__TASK ITEM__:
Transcribe the lines below exactly. No image belongs in the transcription.

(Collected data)
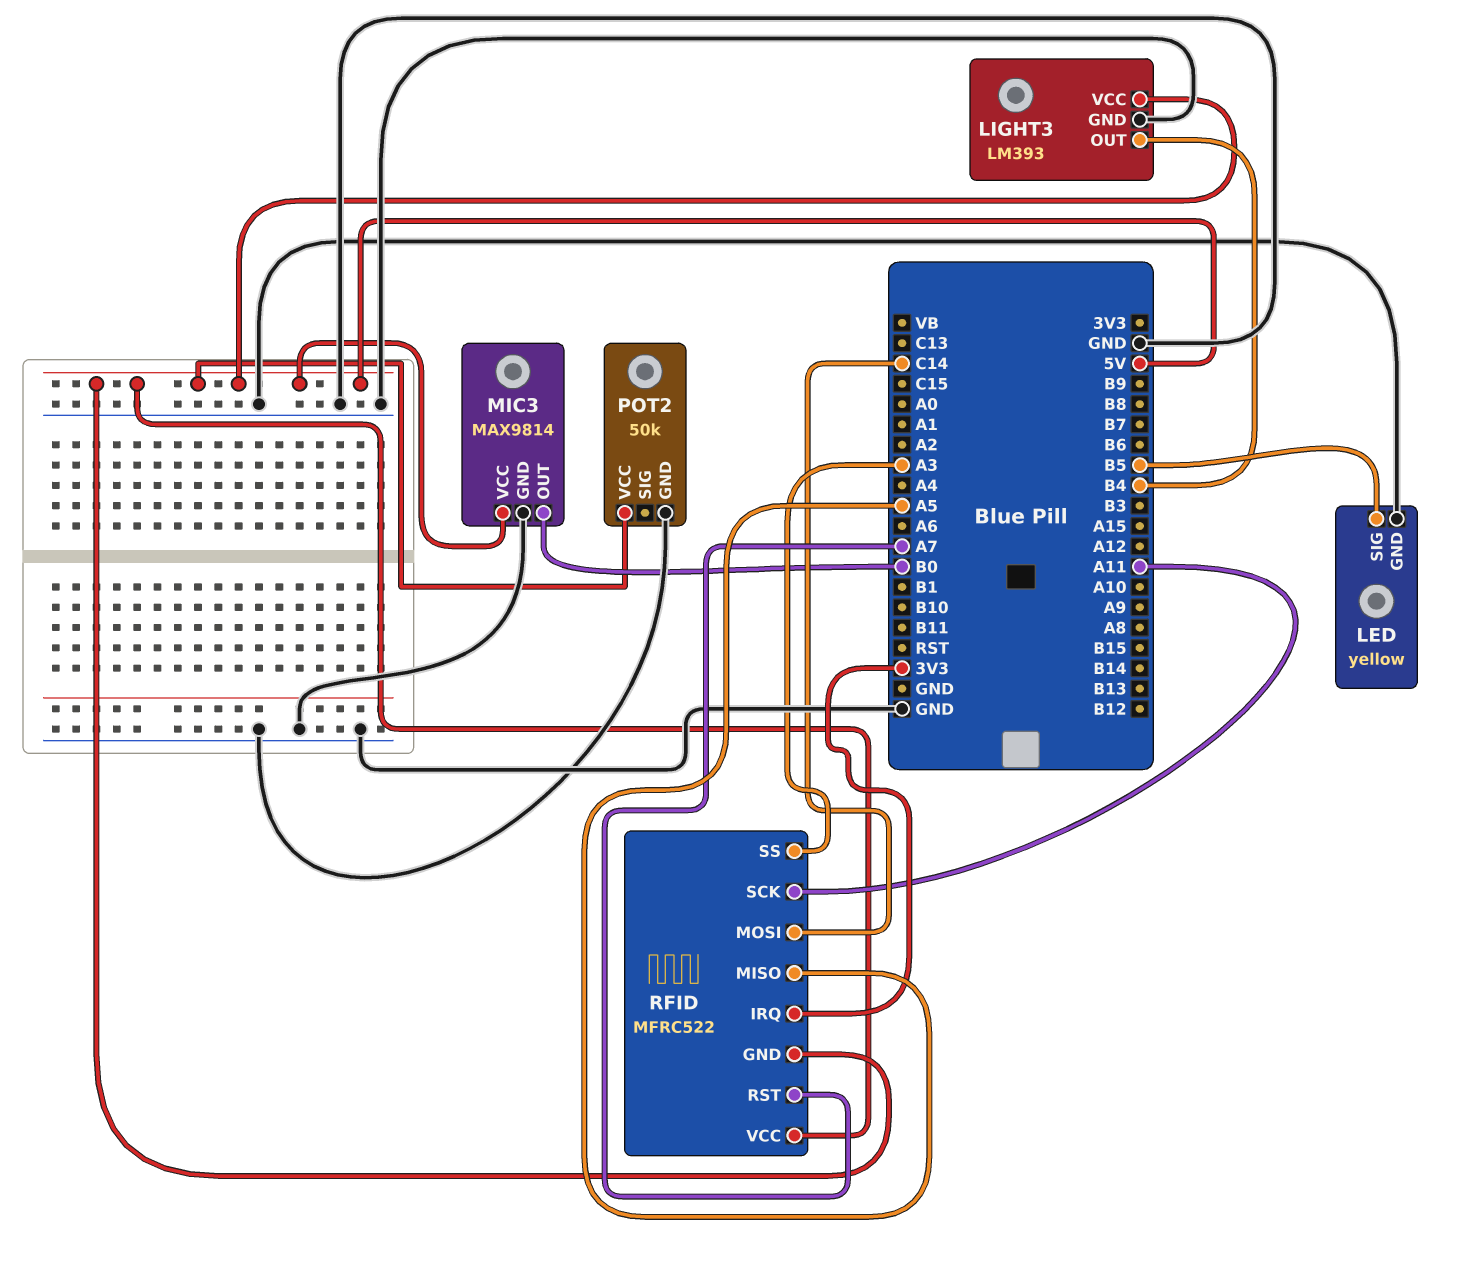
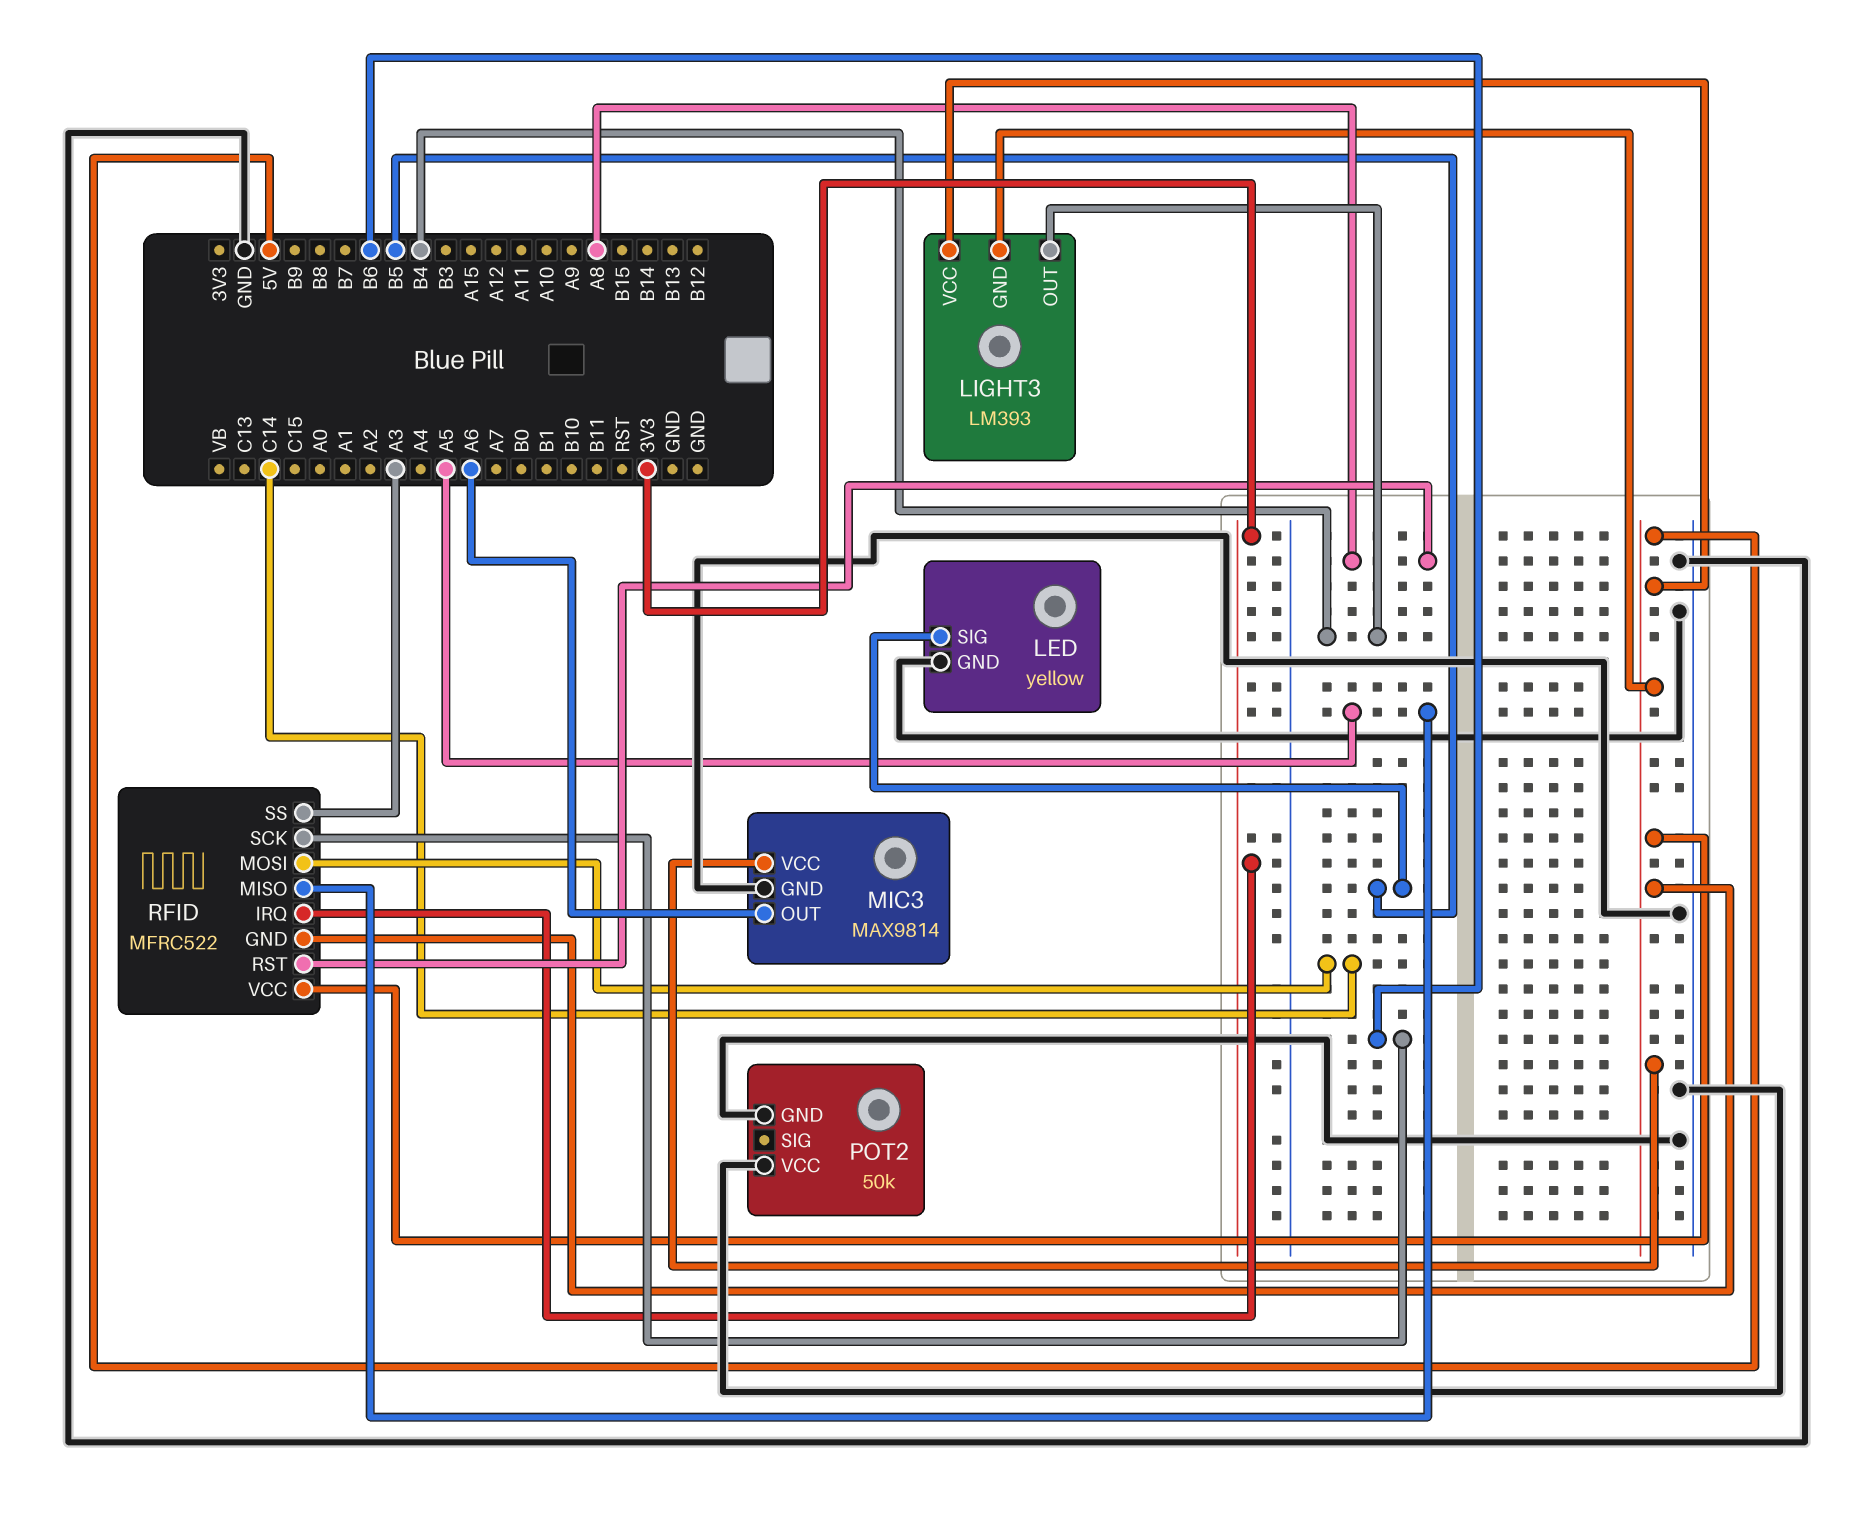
LIGHT3 pin GND: GND -> 5V
MIC3 pin OUT: B0 -> A6
POT2 pin VCC: 5V -> GND
RFID pin RST: A7 -> A8
RFID pin SCK: A11 -> B6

__RESULT OF THIS EXERCISE__:
LIGHT3 pin GND: GND -> 5V
MIC3 pin OUT: B0 -> A6
POT2 pin VCC: 5V -> GND
RFID pin RST: A7 -> A8
RFID pin SCK: A11 -> B6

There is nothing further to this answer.